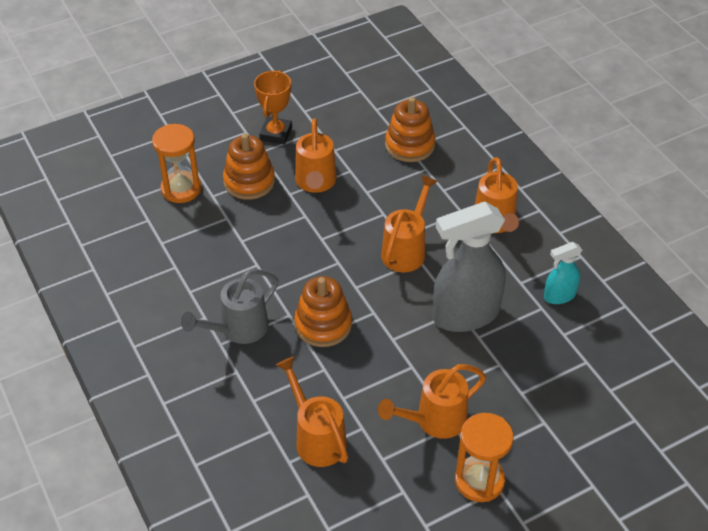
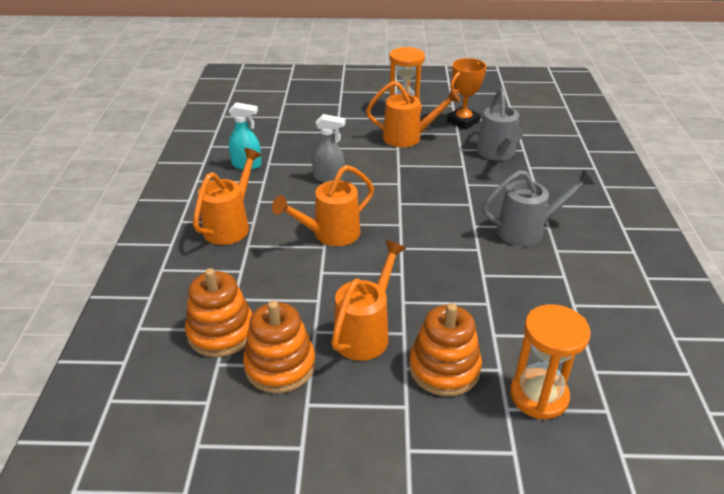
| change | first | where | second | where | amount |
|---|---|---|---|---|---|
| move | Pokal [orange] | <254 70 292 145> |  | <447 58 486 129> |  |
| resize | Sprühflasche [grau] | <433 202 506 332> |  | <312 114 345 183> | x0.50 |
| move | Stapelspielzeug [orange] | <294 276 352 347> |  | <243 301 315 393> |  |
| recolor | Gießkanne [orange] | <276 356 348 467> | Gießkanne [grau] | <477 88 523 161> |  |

------

* [PROBLEM DESCRIPTION] Pick out each line in the material containing "move".

* [WRITTEN REPLY]
| move | Pokal [orange] | <254 70 292 145> |  | <447 58 486 129> |  |
| move | Stapelspielzeug [orange] | <294 276 352 347> |  | <243 301 315 393> |  |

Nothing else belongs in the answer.